Required work - Once the line with "grey cupcake: 0 -> 1" is found in the material, write out that line and every later line exactly, through the end.

Entries provided -
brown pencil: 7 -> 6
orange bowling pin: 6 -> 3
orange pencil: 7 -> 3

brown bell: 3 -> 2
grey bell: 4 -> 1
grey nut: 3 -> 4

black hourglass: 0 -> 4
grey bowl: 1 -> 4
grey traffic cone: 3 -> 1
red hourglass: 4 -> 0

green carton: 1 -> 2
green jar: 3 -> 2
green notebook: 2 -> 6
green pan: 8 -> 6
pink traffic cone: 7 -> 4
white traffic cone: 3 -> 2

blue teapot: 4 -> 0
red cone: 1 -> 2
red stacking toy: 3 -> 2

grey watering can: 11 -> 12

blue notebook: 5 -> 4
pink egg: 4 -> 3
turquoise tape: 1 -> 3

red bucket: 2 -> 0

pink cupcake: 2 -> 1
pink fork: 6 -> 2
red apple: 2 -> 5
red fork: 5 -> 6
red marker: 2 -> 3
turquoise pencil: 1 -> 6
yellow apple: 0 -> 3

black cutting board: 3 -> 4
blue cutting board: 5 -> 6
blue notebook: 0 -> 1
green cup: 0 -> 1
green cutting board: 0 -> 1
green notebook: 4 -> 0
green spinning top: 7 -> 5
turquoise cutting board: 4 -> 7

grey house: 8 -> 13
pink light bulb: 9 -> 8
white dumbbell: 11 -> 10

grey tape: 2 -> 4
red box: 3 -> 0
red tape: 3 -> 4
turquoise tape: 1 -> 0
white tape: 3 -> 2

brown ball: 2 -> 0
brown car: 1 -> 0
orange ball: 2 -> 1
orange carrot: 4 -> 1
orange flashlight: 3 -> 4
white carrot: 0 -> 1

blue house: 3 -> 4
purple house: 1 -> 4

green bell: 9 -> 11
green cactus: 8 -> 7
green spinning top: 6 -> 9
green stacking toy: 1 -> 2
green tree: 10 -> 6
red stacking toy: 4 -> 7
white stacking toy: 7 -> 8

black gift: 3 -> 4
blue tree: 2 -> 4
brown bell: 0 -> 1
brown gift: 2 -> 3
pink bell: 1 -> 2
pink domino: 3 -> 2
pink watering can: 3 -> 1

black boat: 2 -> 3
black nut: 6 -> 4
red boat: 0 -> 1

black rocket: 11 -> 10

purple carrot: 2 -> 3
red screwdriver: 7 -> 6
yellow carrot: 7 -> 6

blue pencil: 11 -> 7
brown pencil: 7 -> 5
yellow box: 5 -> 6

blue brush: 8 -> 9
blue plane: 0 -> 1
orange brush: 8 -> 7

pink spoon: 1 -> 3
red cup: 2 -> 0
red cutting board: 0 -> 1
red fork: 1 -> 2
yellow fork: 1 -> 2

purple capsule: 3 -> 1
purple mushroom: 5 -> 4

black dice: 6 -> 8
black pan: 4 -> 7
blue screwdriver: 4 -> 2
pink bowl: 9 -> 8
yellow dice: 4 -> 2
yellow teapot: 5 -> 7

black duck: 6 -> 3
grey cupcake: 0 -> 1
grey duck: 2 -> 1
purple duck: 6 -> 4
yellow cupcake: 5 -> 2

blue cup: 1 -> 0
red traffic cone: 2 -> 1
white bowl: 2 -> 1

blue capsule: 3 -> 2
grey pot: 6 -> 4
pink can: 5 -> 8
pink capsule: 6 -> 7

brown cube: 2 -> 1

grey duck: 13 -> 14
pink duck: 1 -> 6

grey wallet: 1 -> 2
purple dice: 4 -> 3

Exercise answer -
grey cupcake: 0 -> 1
grey duck: 2 -> 1
purple duck: 6 -> 4
yellow cupcake: 5 -> 2

blue cup: 1 -> 0
red traffic cone: 2 -> 1
white bowl: 2 -> 1

blue capsule: 3 -> 2
grey pot: 6 -> 4
pink can: 5 -> 8
pink capsule: 6 -> 7

brown cube: 2 -> 1

grey duck: 13 -> 14
pink duck: 1 -> 6

grey wallet: 1 -> 2
purple dice: 4 -> 3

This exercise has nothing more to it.